## [Exercise description]
Your reply should be an exact copy of every entry, with the pictures removed.

## [Data]
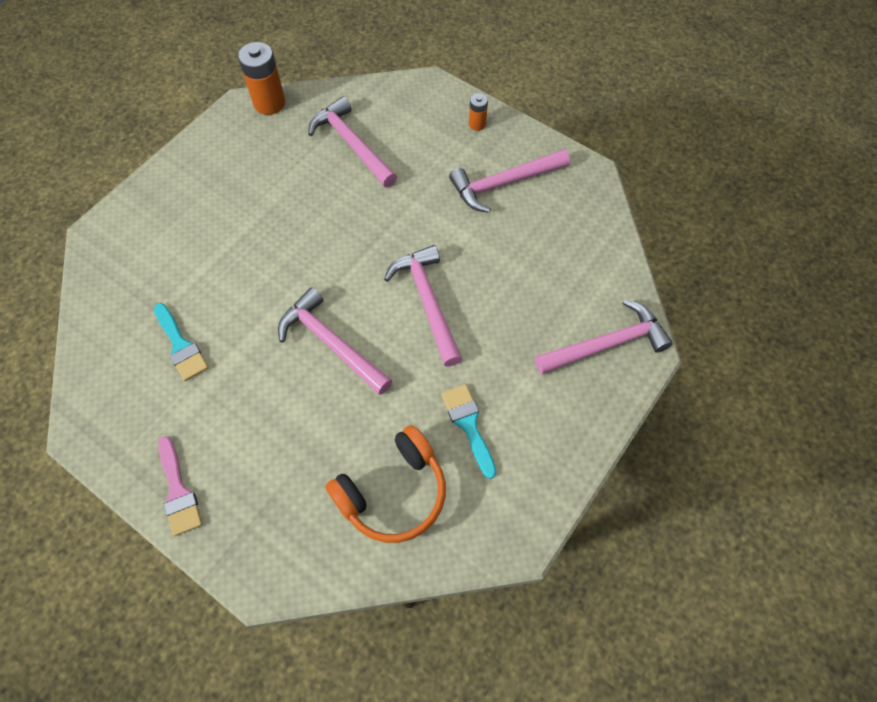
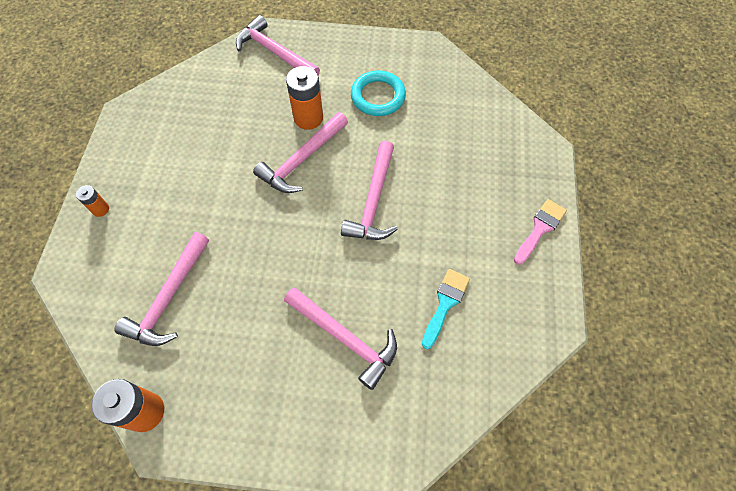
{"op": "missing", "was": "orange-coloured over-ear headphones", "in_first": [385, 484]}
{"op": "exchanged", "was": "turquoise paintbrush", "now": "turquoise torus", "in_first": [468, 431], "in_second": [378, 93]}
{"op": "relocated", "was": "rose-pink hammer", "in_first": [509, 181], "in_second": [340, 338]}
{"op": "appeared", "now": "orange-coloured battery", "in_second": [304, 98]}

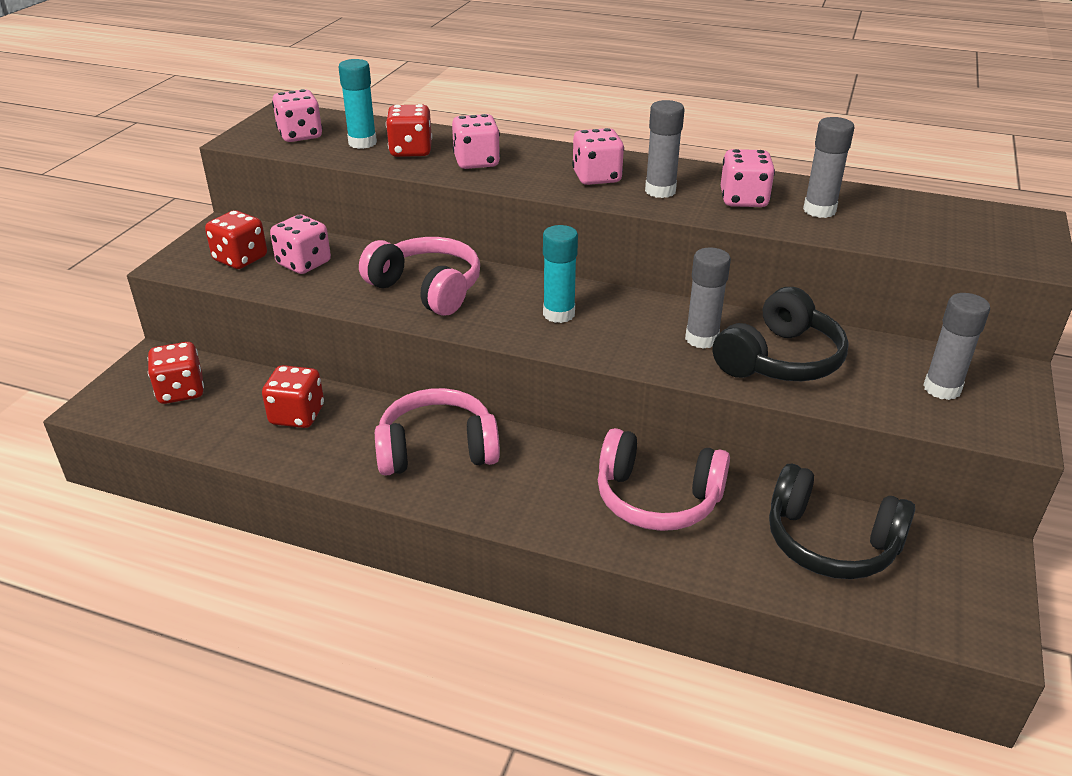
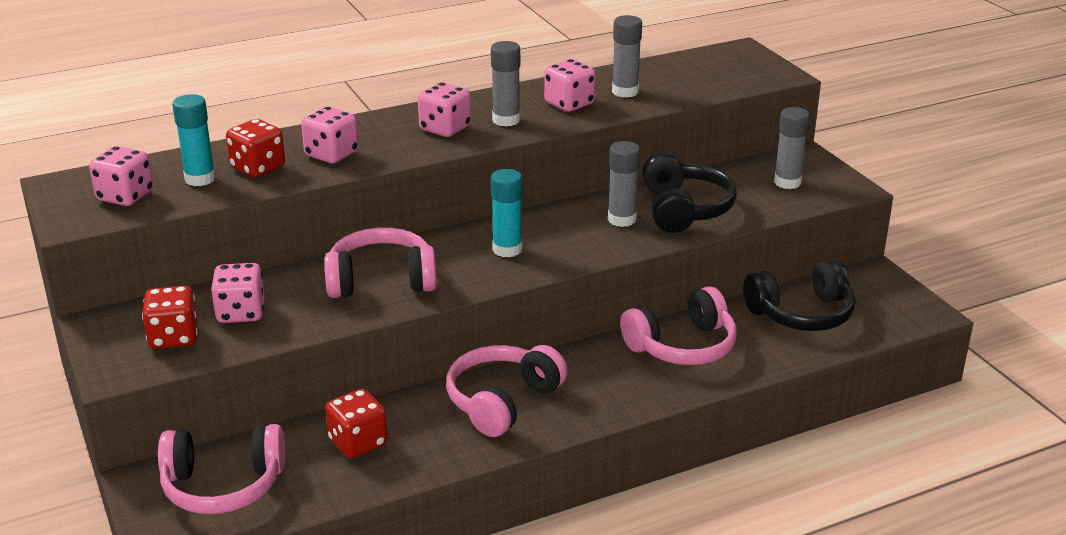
{"op": "exchanged", "was": "red die", "now": "rose-pink over-ear headphones", "in_first": [176, 373], "in_second": [221, 469]}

## [Problem solution]
{"op": "missing", "was": "orange-coloured over-ear headphones", "in_first": [385, 484]}
{"op": "exchanged", "was": "turquoise paintbrush", "now": "turquoise torus", "in_first": [468, 431], "in_second": [378, 93]}
{"op": "relocated", "was": "rose-pink hammer", "in_first": [509, 181], "in_second": [340, 338]}
{"op": "appeared", "now": "orange-coloured battery", "in_second": [304, 98]}

{"op": "exchanged", "was": "red die", "now": "rose-pink over-ear headphones", "in_first": [176, 373], "in_second": [221, 469]}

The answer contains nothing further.